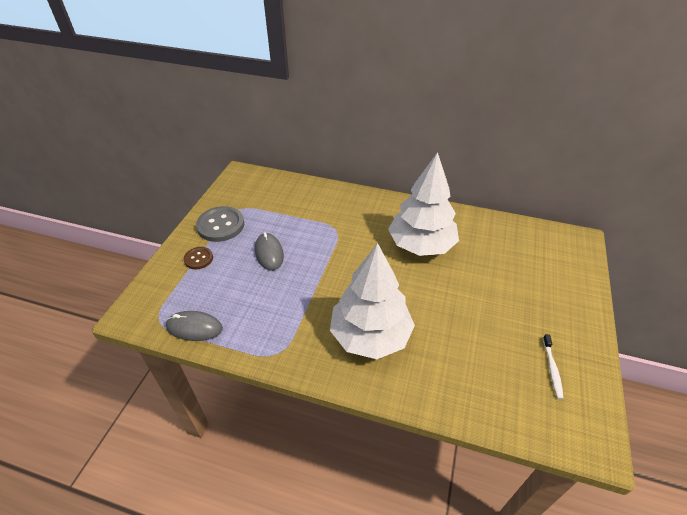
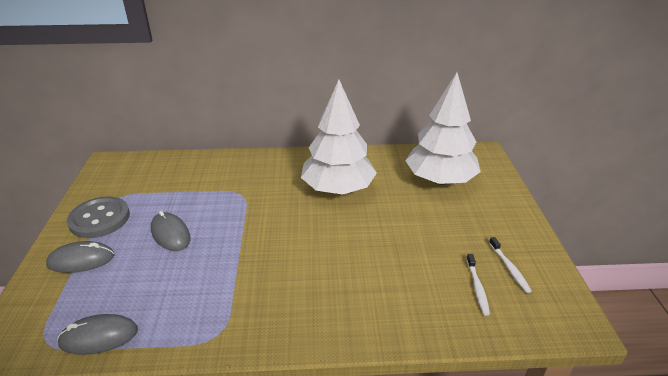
camera: 20 degrees left, 10 degrees down
brown button [184,247,213,269] -> grey mouse [46,241,114,273]
white tree [330,243,415,359] -> white tree moved to [405,72,481,185]
none -> white toothbrush [467,254,490,316]

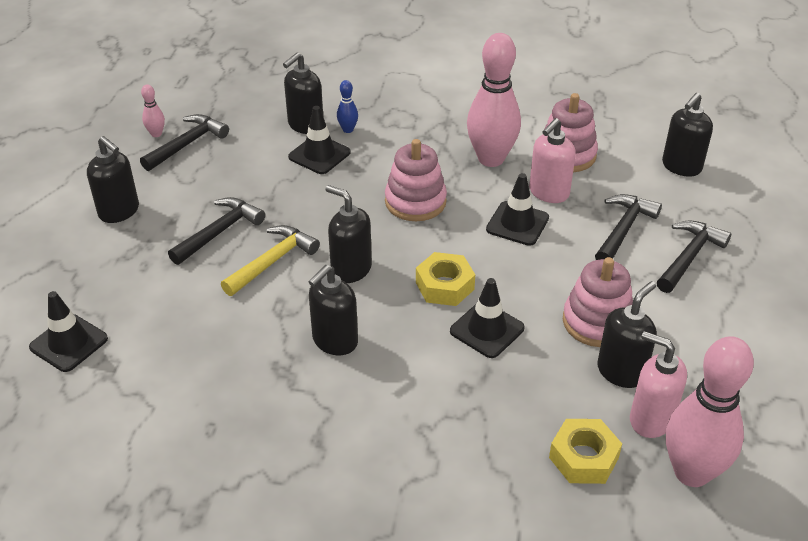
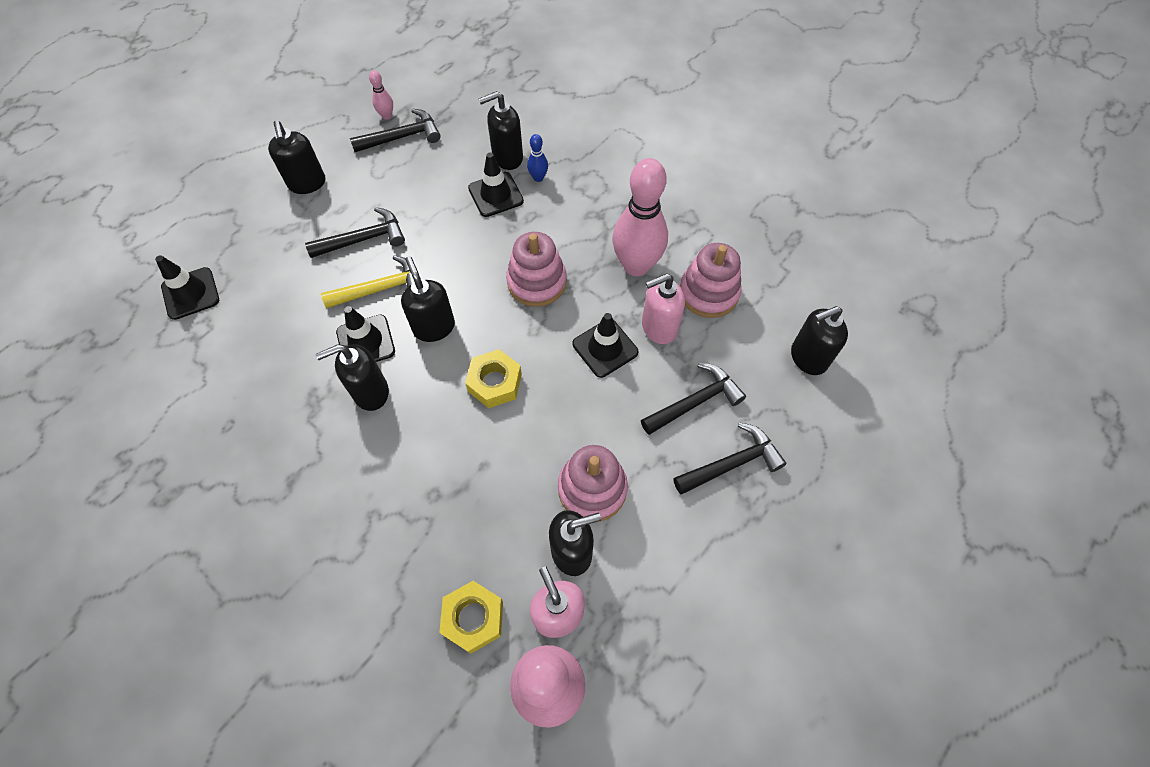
camera: 30 degrees right, 20 degrees up
black traffic cone [450,278,525,358] -> black traffic cone moved to [336,306,395,362]

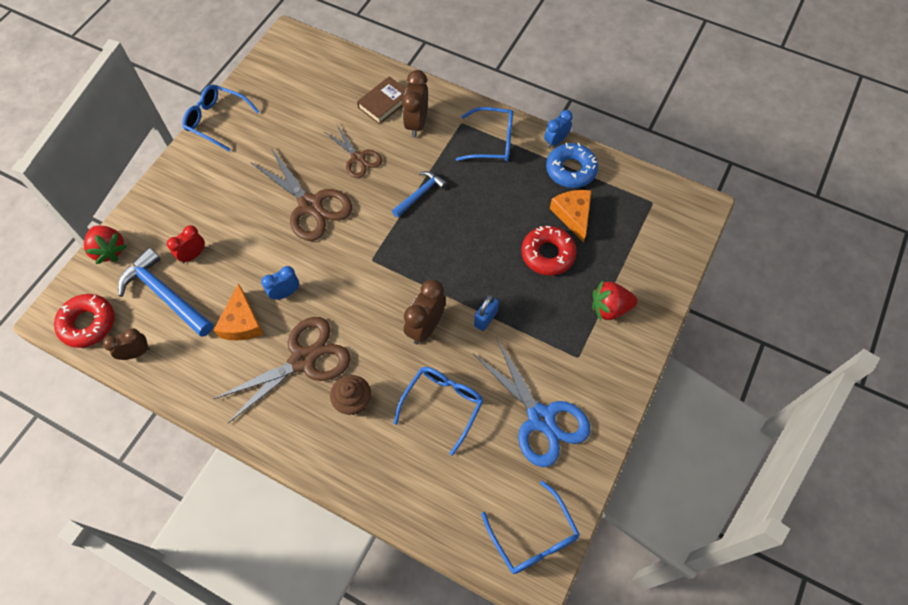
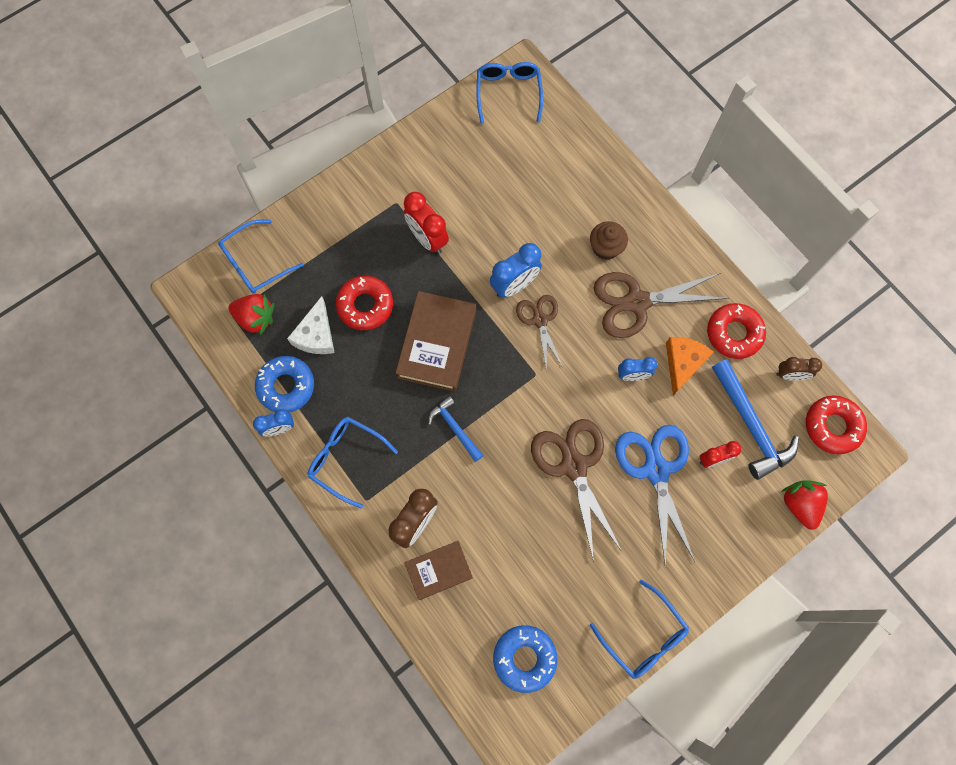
camera: 155 degrees left, 10 degrees up
brown scissors [325,125,382,178] -> brown scissors moved to [516,295,563,372]
blue hammer [392,171,447,217] -> blue hammer turned 75 degrees clockwise [428,396,483,462]
blue glasses [394,367,484,456] -> blue glasses moved to [218,220,304,294]
brown clock [404,279,446,344] -> blue clock [490,243,542,298]
blue padlock [474,295,499,331] -> none
blue scissors [474,337,590,467] -> blue scissors moved to [615,425,695,568]
orange cheese [550,190,592,243] -> white cheese [287,296,335,354]
red strawberry [592,280,638,321] -> red strawberry moved to [228,294,274,335]
none -> brown book [396,291,476,392]
none -> red clock [404,192,449,254]
none -> blue donut [493,625,557,693]
none -> red donut [707,303,766,359]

******************************

WORK TASK — Each line from the start of the entries through the line with "camera: 30 degrees right, 20 degrees up" is to be restated exactly, and the pictures are to be skipped.

ANSWER TO THIS PROBLEM —
camera: 20 degrees left, 10 degrees down
brown button [184,247,213,269] -> grey mouse [46,241,114,273]
white tree [330,243,415,359] -> white tree moved to [405,72,481,185]
none -> white toothbrush [467,254,490,316]

camera: 30 degrees right, 20 degrees up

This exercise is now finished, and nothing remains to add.